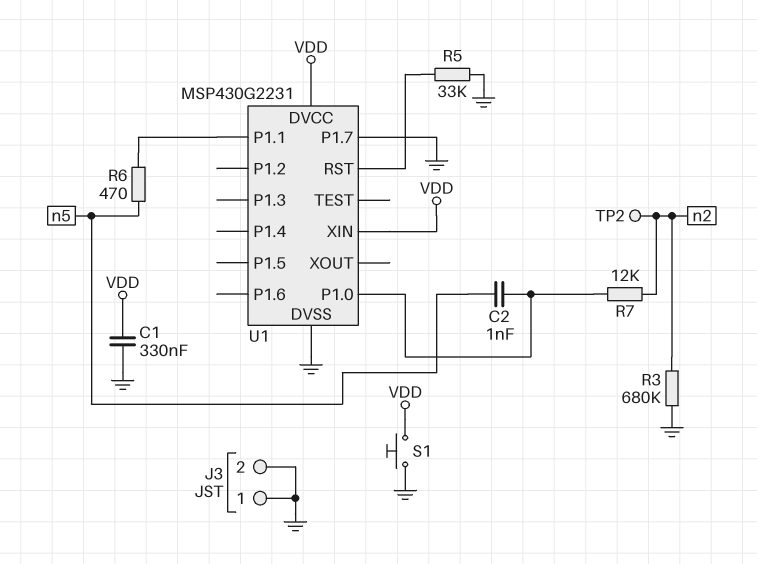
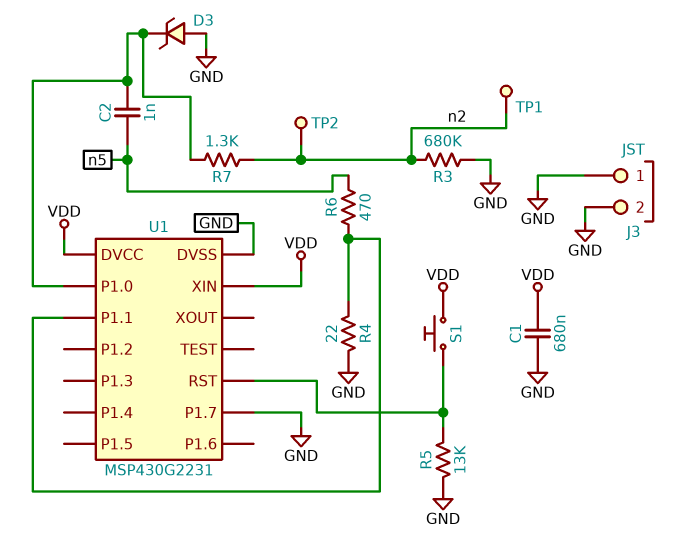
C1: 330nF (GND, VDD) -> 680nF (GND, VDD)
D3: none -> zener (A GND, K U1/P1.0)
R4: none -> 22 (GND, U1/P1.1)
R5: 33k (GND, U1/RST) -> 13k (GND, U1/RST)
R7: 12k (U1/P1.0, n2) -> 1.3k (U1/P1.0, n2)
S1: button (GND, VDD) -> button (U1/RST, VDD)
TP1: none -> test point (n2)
■ ■ ■
### What this task involves
Scan the material above for the string "none" and report each line where you find it.

### Task output
D3: none -> zener (A GND, K U1/P1.0)
R4: none -> 22 (GND, U1/P1.1)
TP1: none -> test point (n2)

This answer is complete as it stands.